Assignment → Write back, word for word, the lines from the one containing "C3: 1500uF (plus" to the end of the listing below. Include nothing else, and no pictures.

The data →

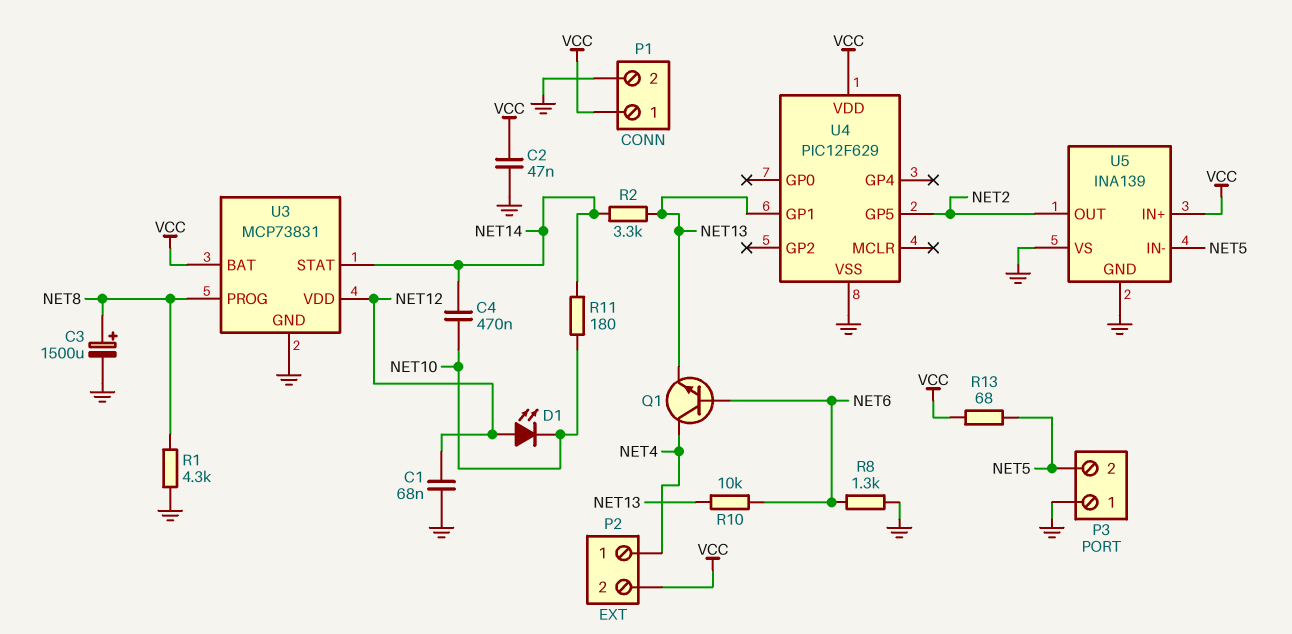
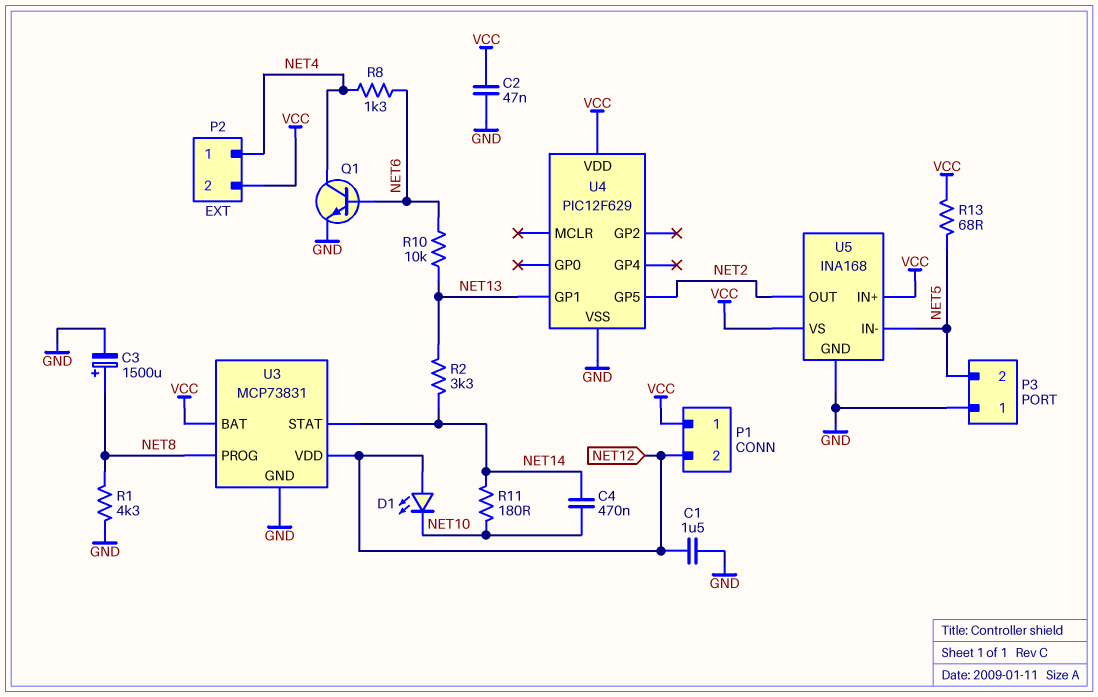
C1: 68nF (GND, NET12) -> 1.5uF (GND, NET12)
P1 pin 2: GND -> NET12
Q1: NPN (B NET6, C NET4, E NET13) -> NPN (B NET6, C NET4, E GND)
R8: 1.3k (GND, NET6) -> 1.3k (NET4, NET6)
U5: INA139 -> INA168
U5 pin VS: GND -> VCC

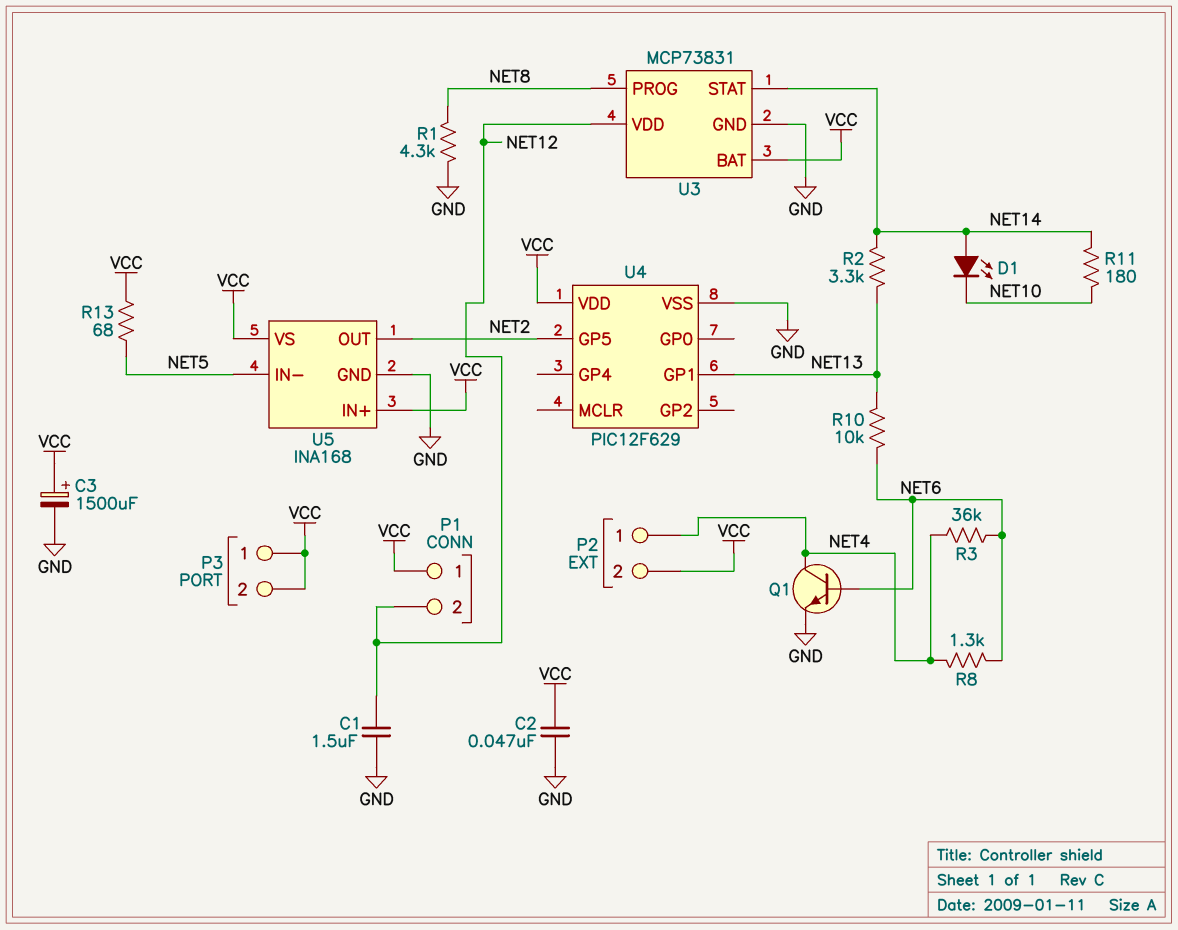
C3: 1500uF (plus NET8, minus GND) -> 1500uF (plus VCC, minus GND)
C4: 470nF (NET10, NET14) -> none
D1: LED (A NET12, K NET10) -> LED (A NET14, K NET10)
P3 pin 1: GND -> VCC
P3 pin 2: NET5 -> VCC
R3: none -> 36k (NET4, NET6)

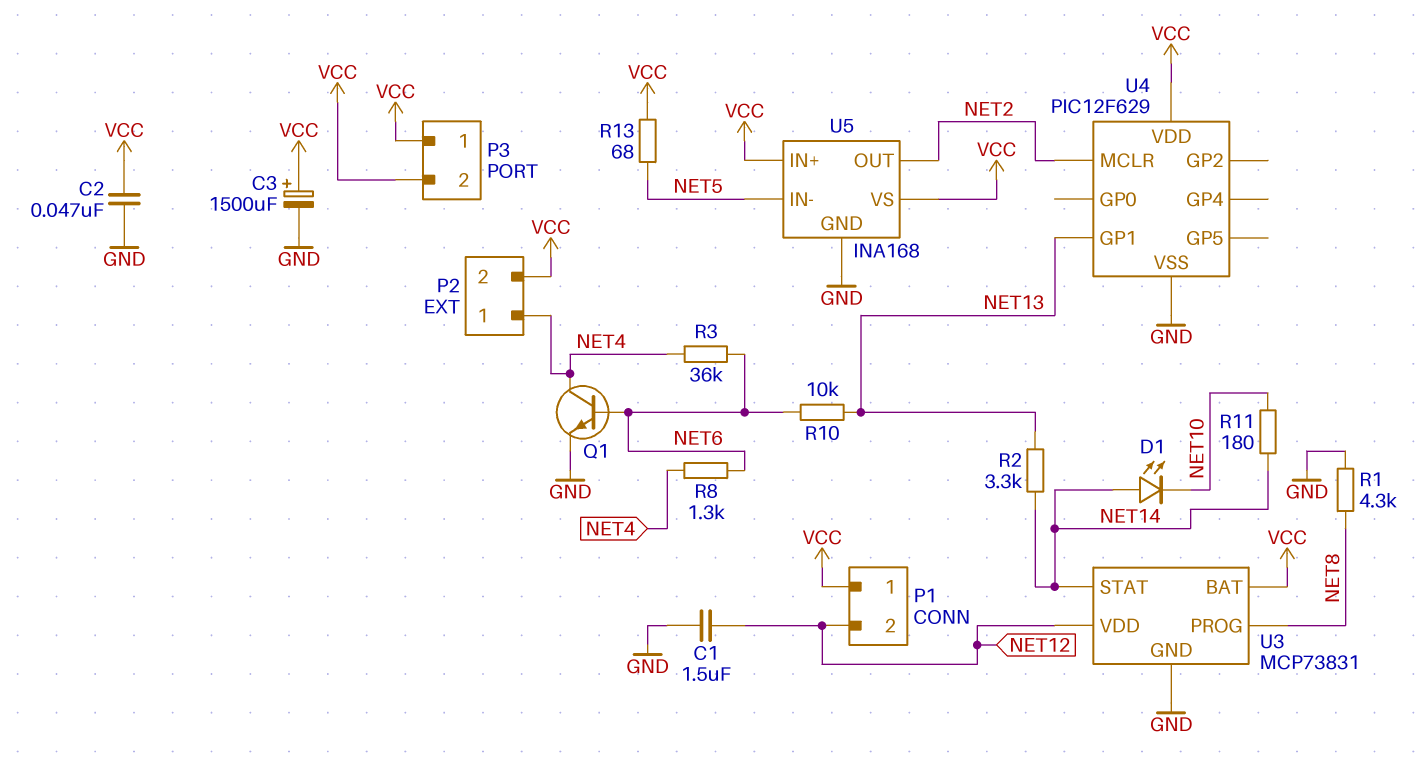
U4 pin GP5: NET2 -> none
U4 pin MCLR: none -> NET2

Your solution →
C3: 1500uF (plus NET8, minus GND) -> 1500uF (plus VCC, minus GND)
C4: 470nF (NET10, NET14) -> none
D1: LED (A NET12, K NET10) -> LED (A NET14, K NET10)
P3 pin 1: GND -> VCC
P3 pin 2: NET5 -> VCC
R3: none -> 36k (NET4, NET6)

U4 pin GP5: NET2 -> none
U4 pin MCLR: none -> NET2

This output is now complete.